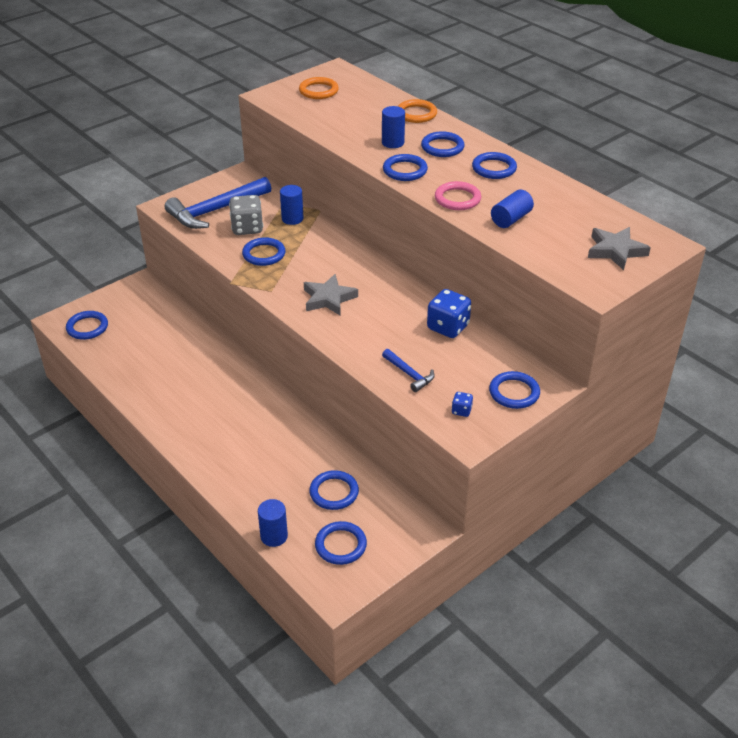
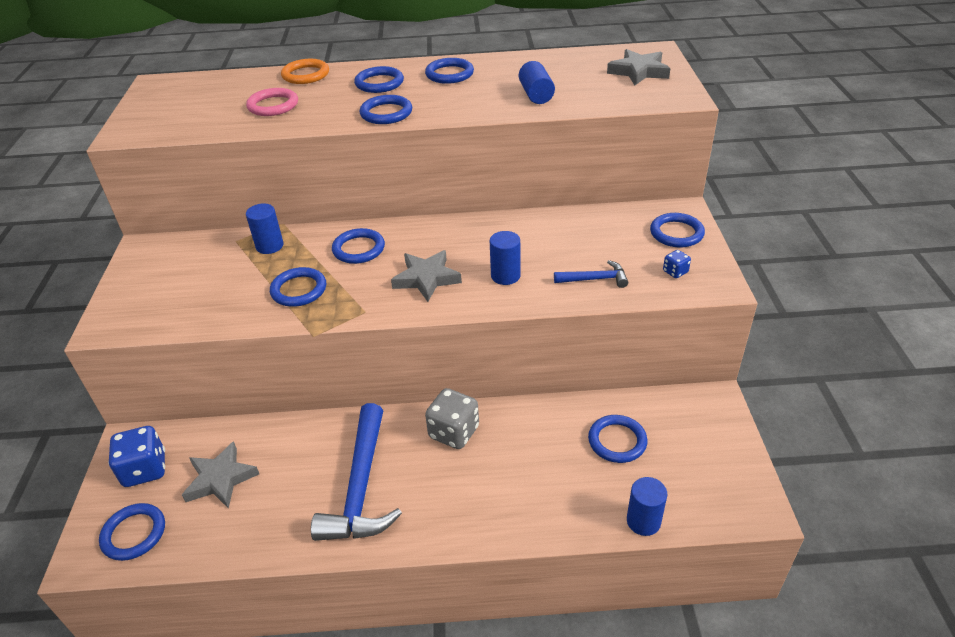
camera: 50 degrees left, 0 degrees up
blue hammer [165,177,271,229] -> blue hammer moved to [311,403,402,541]
grey dice [229,195,263,235] -> grey dice moved to [425,388,479,449]
orange ring [299,77,339,99] -> none
blue ring [315,521,367,565] -> blue ring moved to [332,228,385,264]
blue cylinder [382,106,405,148] -> blue cylinder moved to [490,231,521,285]
blue dice [427,289,471,338] -> blue dice moved to [108,426,165,487]
pink ring [435,181,481,210] -> pink ring moved to [246,88,298,116]
none -> grey star [182,441,259,509]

══════════

### Requirement
Write the lines out again exactly, from the one containing "blue cylinder [382,106,405,148]" through the last line of the records, and include no other lines.

### Answer area
blue cylinder [382,106,405,148] -> blue cylinder moved to [490,231,521,285]
blue dice [427,289,471,338] -> blue dice moved to [108,426,165,487]
pink ring [435,181,481,210] -> pink ring moved to [246,88,298,116]
none -> grey star [182,441,259,509]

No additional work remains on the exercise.